### Exercise details
Repeat only the lines between the one with "orange diamond: (289, 138)" and the end of the material below, both ends included. Omit any picture.

### Material to process
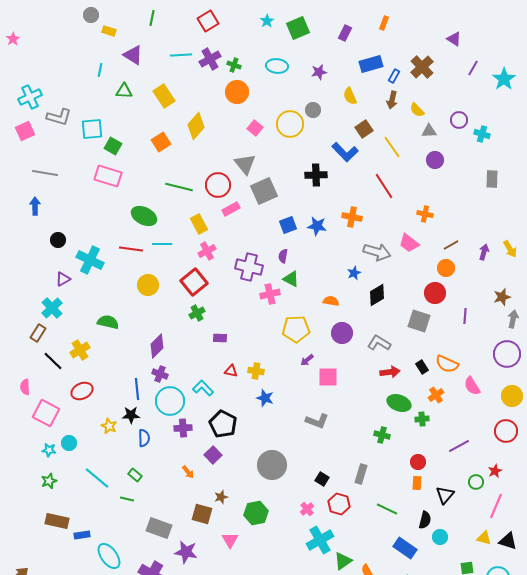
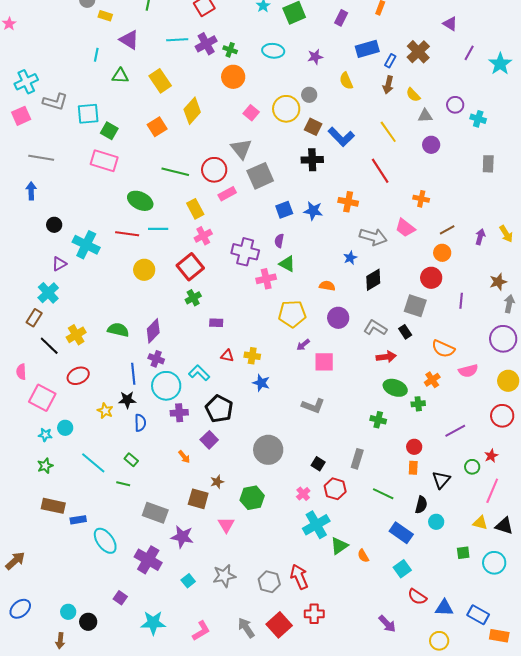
brown square: (364, 129) -> (313, 127), moved, turned -30
green semicircle: (108, 322) -> (118, 330), moved
black rectangle: (422, 367) -> (405, 332), moved
pink semicircle: (472, 386) -> (468, 371), turned -72

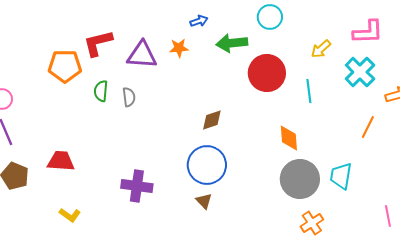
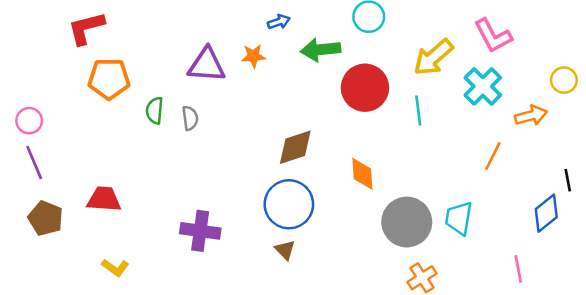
pink L-shape: (368, 32) -> (493, 36), turned 64
red L-shape: (98, 43) -> (86, 28), moved
yellow arrow: (321, 49) -> (433, 57), size x1.6
brown diamond: (212, 120) -> (295, 147), size x1.4
orange diamond: (289, 138) -> (362, 174), moved

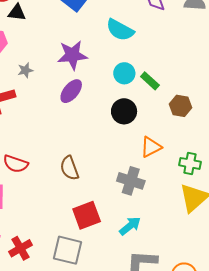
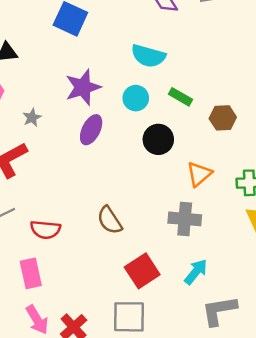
cyan semicircle: (120, 30) -> (148, 56), moved
cyan circle: (124, 73) -> (136, 98), moved

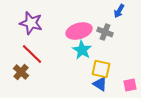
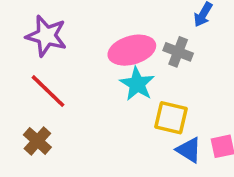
brown cross: (21, 72) -> (37, 141), moved
blue triangle: (100, 84) -> (189, 150), moved

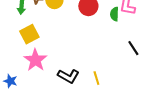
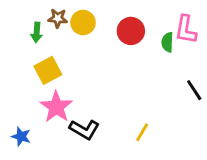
black L-shape: (68, 76) -> (84, 129), moved
yellow line: (96, 78) -> (142, 132), turned 48

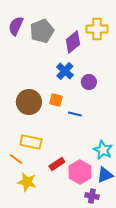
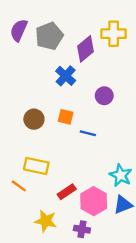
blue cross: (65, 71) -> (66, 76), moved
brown circle: (29, 102) -> (34, 119), size x0.7
yellow star: (27, 182) -> (46, 221), moved
purple cross: (92, 196) -> (82, 229), moved

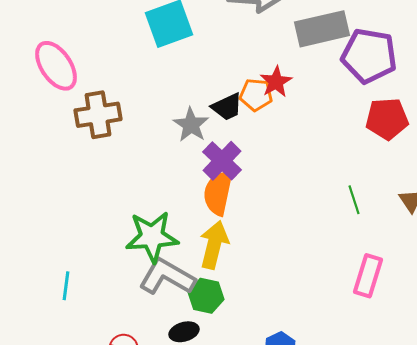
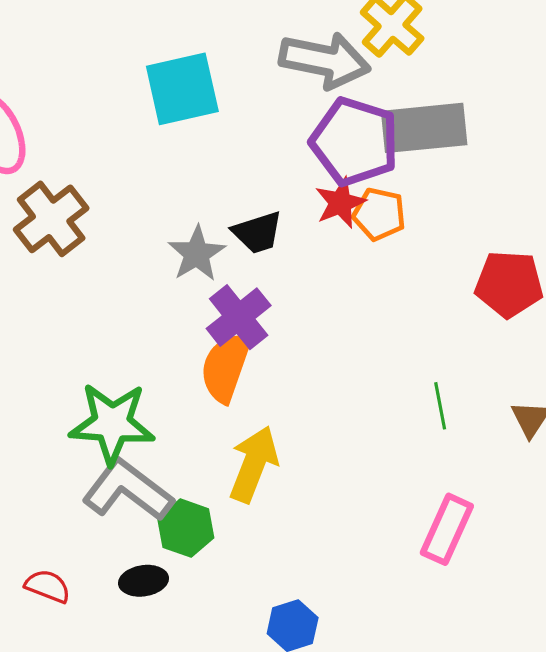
purple pentagon: (369, 56) -> (355, 142), moved
orange pentagon: (256, 95) -> (379, 214), moved
brown cross: (98, 115) -> (51, 219), turned -36
yellow arrow: (214, 245) -> (254, 464), moved

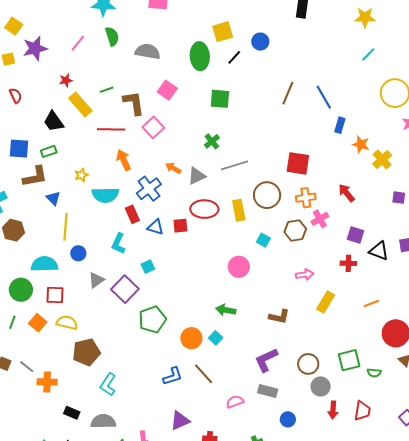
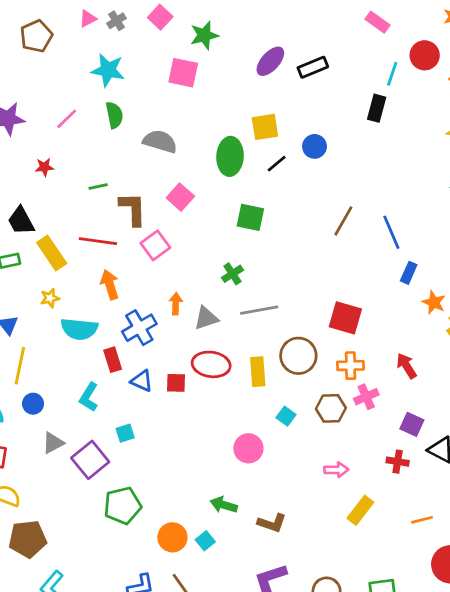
yellow rectangle: (80, 105) -> (52, 253), moved
orange arrow: (173, 168) -> (176, 304), turned 56
brown L-shape: (279, 317) -> (272, 523), moved

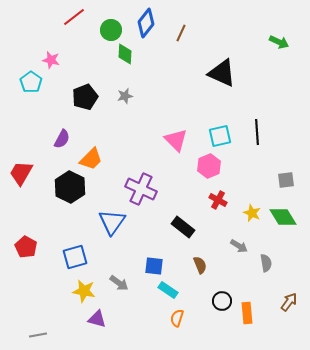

### Solution for this problem
orange diamond: (289, 138) -> (362, 174), moved

cyan semicircle: (120, 30) -> (148, 56), moved
cyan circle: (124, 73) -> (136, 98), moved

brown cross: (21, 72) -> (37, 141), moved
blue triangle: (100, 84) -> (189, 150), moved

black L-shape: (68, 76) -> (84, 129), moved
yellow line: (96, 78) -> (142, 132), turned 48

blue cross: (65, 71) -> (66, 76), moved
brown circle: (29, 102) -> (34, 119), size x0.7
yellow star: (27, 182) -> (46, 221), moved
purple cross: (92, 196) -> (82, 229), moved

purple pentagon: (369, 56) -> (355, 142), moved
orange pentagon: (256, 95) -> (379, 214), moved
brown cross: (98, 115) -> (51, 219), turned -36
yellow arrow: (214, 245) -> (254, 464), moved

yellow rectangle: (80, 105) -> (52, 253), moved
orange arrow: (173, 168) -> (176, 304), turned 56
brown L-shape: (279, 317) -> (272, 523), moved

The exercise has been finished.